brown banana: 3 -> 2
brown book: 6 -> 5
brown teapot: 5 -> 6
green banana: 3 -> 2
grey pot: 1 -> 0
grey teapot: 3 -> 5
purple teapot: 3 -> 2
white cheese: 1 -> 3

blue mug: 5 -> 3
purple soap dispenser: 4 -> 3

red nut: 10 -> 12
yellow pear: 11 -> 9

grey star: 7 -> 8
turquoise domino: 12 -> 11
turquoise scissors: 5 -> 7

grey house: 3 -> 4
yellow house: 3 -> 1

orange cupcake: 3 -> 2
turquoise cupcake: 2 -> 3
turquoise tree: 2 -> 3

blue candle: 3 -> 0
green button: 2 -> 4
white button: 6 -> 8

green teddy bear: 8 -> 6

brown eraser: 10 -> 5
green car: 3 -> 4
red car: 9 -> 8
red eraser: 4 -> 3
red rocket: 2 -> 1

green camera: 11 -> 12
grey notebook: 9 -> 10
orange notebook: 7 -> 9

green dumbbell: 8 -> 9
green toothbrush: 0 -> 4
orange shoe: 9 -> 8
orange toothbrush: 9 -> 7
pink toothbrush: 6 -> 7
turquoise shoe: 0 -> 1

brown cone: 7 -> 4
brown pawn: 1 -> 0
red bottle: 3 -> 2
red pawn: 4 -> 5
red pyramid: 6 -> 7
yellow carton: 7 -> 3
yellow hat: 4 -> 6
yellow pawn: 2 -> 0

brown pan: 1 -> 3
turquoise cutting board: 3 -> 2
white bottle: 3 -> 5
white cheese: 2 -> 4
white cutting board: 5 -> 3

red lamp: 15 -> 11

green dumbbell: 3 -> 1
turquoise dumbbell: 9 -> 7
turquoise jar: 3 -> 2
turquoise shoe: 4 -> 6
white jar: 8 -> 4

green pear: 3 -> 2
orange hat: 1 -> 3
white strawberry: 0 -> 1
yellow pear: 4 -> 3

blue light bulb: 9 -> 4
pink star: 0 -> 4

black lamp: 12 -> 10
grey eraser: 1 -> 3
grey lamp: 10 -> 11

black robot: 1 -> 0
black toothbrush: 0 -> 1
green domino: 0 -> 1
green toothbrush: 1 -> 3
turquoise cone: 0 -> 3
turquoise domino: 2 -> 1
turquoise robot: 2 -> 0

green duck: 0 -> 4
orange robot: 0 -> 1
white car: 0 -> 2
******
Transcribe the entries exactly, and make each line match the original.

Final answer:
brown banana: 3 -> 2
brown book: 6 -> 5
brown teapot: 5 -> 6
green banana: 3 -> 2
grey pot: 1 -> 0
grey teapot: 3 -> 5
purple teapot: 3 -> 2
white cheese: 1 -> 3

blue mug: 5 -> 3
purple soap dispenser: 4 -> 3

red nut: 10 -> 12
yellow pear: 11 -> 9

grey star: 7 -> 8
turquoise domino: 12 -> 11
turquoise scissors: 5 -> 7

grey house: 3 -> 4
yellow house: 3 -> 1

orange cupcake: 3 -> 2
turquoise cupcake: 2 -> 3
turquoise tree: 2 -> 3

blue candle: 3 -> 0
green button: 2 -> 4
white button: 6 -> 8

green teddy bear: 8 -> 6

brown eraser: 10 -> 5
green car: 3 -> 4
red car: 9 -> 8
red eraser: 4 -> 3
red rocket: 2 -> 1

green camera: 11 -> 12
grey notebook: 9 -> 10
orange notebook: 7 -> 9

green dumbbell: 8 -> 9
green toothbrush: 0 -> 4
orange shoe: 9 -> 8
orange toothbrush: 9 -> 7
pink toothbrush: 6 -> 7
turquoise shoe: 0 -> 1

brown cone: 7 -> 4
brown pawn: 1 -> 0
red bottle: 3 -> 2
red pawn: 4 -> 5
red pyramid: 6 -> 7
yellow carton: 7 -> 3
yellow hat: 4 -> 6
yellow pawn: 2 -> 0

brown pan: 1 -> 3
turquoise cutting board: 3 -> 2
white bottle: 3 -> 5
white cheese: 2 -> 4
white cutting board: 5 -> 3

red lamp: 15 -> 11

green dumbbell: 3 -> 1
turquoise dumbbell: 9 -> 7
turquoise jar: 3 -> 2
turquoise shoe: 4 -> 6
white jar: 8 -> 4

green pear: 3 -> 2
orange hat: 1 -> 3
white strawberry: 0 -> 1
yellow pear: 4 -> 3

blue light bulb: 9 -> 4
pink star: 0 -> 4

black lamp: 12 -> 10
grey eraser: 1 -> 3
grey lamp: 10 -> 11

black robot: 1 -> 0
black toothbrush: 0 -> 1
green domino: 0 -> 1
green toothbrush: 1 -> 3
turquoise cone: 0 -> 3
turquoise domino: 2 -> 1
turquoise robot: 2 -> 0

green duck: 0 -> 4
orange robot: 0 -> 1
white car: 0 -> 2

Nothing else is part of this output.